» Information provided:
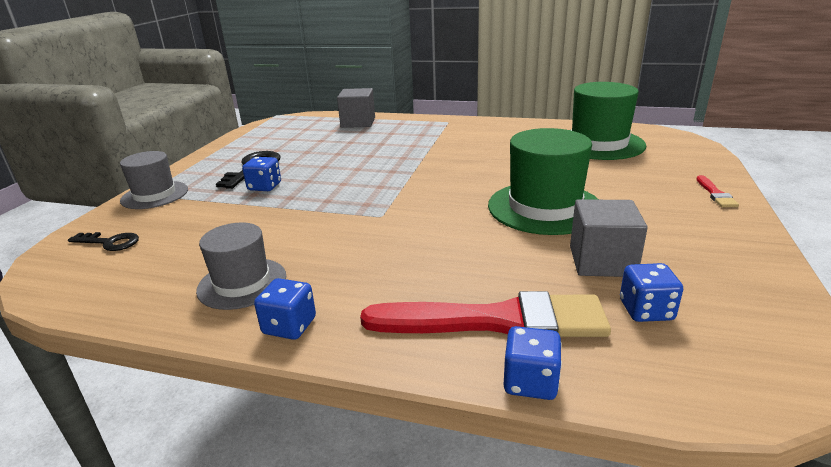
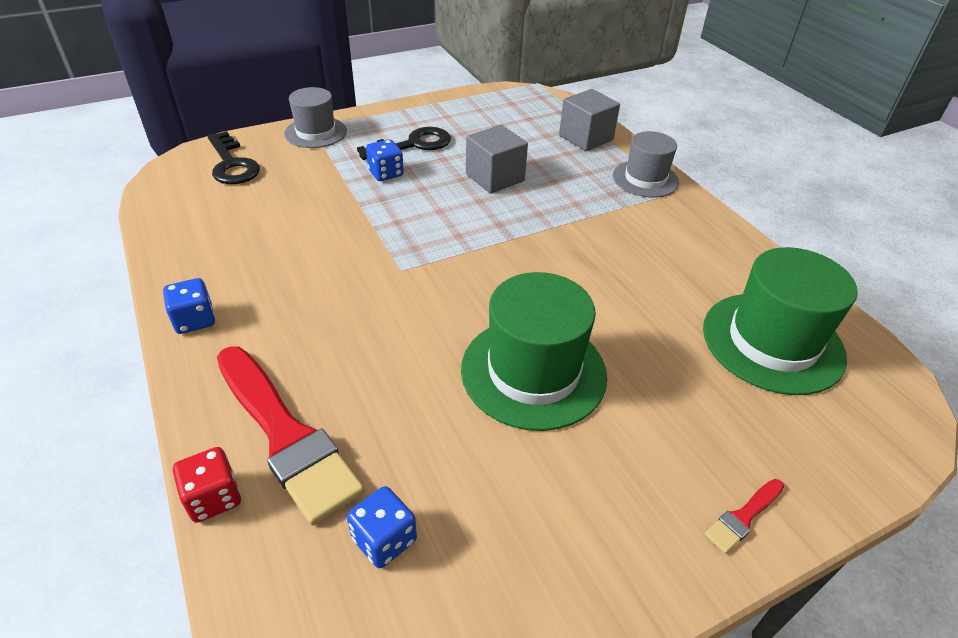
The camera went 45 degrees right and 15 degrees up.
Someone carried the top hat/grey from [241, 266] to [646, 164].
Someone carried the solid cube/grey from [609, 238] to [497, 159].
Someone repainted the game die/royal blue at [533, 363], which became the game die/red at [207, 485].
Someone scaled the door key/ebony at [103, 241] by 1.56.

» Exercise goal: If an entry holds an image, omit that image and print the remainder exactly as it stands.

» Task solution:
The camera went 45 degrees right and 15 degrees up.
Someone carried the top hat/grey from [241, 266] to [646, 164].
Someone carried the solid cube/grey from [609, 238] to [497, 159].
Someone repainted the game die/royal blue at [533, 363], which became the game die/red at [207, 485].
Someone scaled the door key/ebony at [103, 241] by 1.56.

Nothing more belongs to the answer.